#### GIVEN DATA:

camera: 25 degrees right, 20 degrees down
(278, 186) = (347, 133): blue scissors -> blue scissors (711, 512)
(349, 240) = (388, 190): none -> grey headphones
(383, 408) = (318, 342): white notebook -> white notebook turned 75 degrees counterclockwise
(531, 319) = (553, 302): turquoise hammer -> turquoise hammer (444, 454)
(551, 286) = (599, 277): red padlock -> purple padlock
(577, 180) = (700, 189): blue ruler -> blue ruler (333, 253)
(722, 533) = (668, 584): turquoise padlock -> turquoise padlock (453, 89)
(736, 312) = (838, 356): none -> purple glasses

* * *

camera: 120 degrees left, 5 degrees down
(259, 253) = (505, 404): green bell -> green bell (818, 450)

--

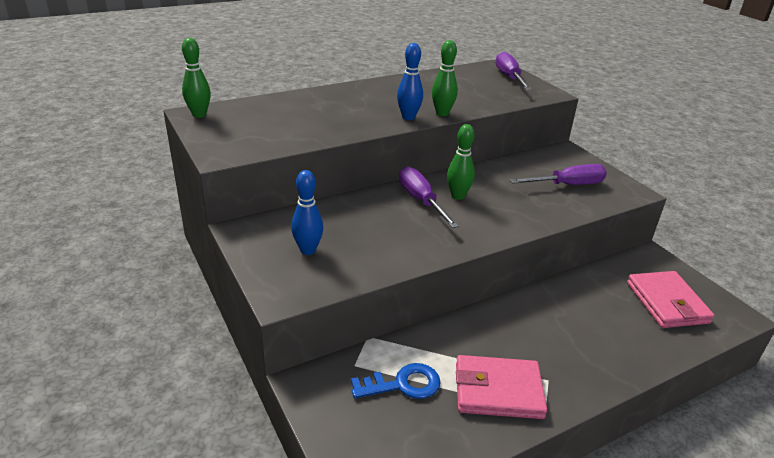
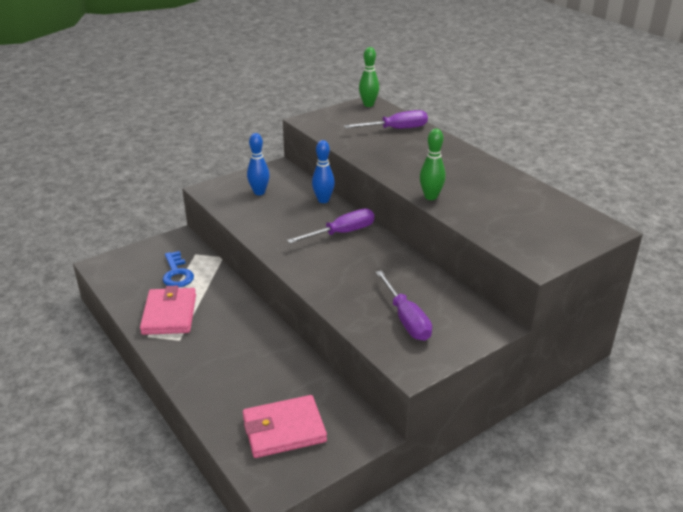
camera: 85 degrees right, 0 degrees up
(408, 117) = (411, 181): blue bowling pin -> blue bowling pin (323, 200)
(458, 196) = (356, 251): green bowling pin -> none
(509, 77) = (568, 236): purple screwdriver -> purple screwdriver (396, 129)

#### HOW TO COMPLETE THIS TASK:
List every line above that holds the word "blue".

#### RESULT OF THIS EXERCISE:
(278, 186) = (347, 133): blue scissors -> blue scissors (711, 512)
(577, 180) = (700, 189): blue ruler -> blue ruler (333, 253)
(408, 117) = (411, 181): blue bowling pin -> blue bowling pin (323, 200)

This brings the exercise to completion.